PROVIDED DATA ->
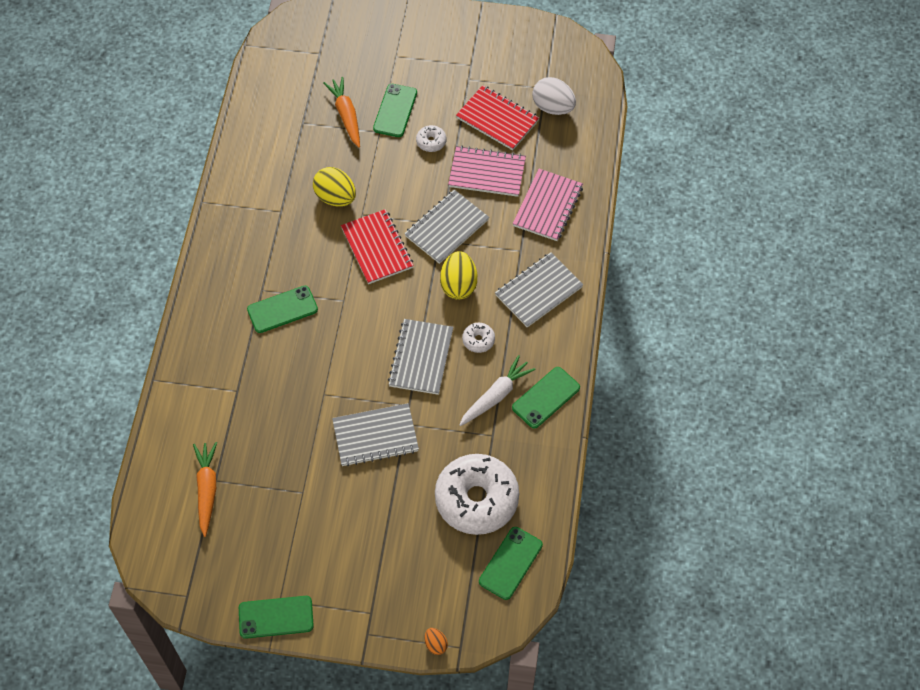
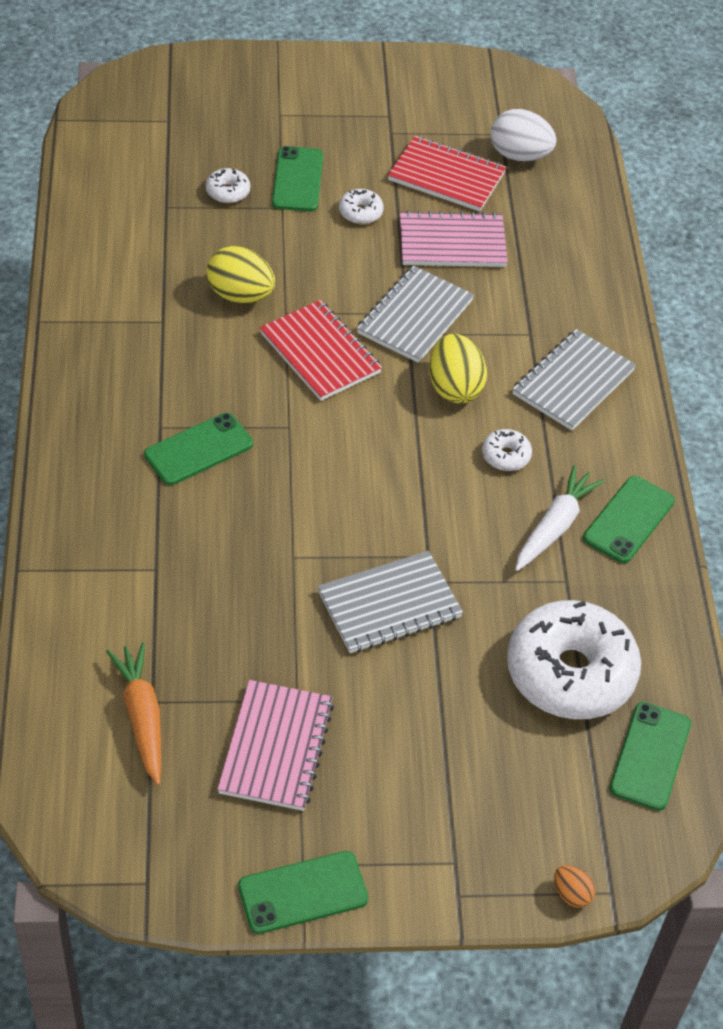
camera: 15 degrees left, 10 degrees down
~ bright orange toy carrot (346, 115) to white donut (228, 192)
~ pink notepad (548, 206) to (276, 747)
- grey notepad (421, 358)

WORK REQUEST ->
The expected output is the material above, repeated exactly and free of pictures.

RESPONSE ->
camera: 15 degrees left, 10 degrees down
~ bright orange toy carrot (346, 115) to white donut (228, 192)
~ pink notepad (548, 206) to (276, 747)
- grey notepad (421, 358)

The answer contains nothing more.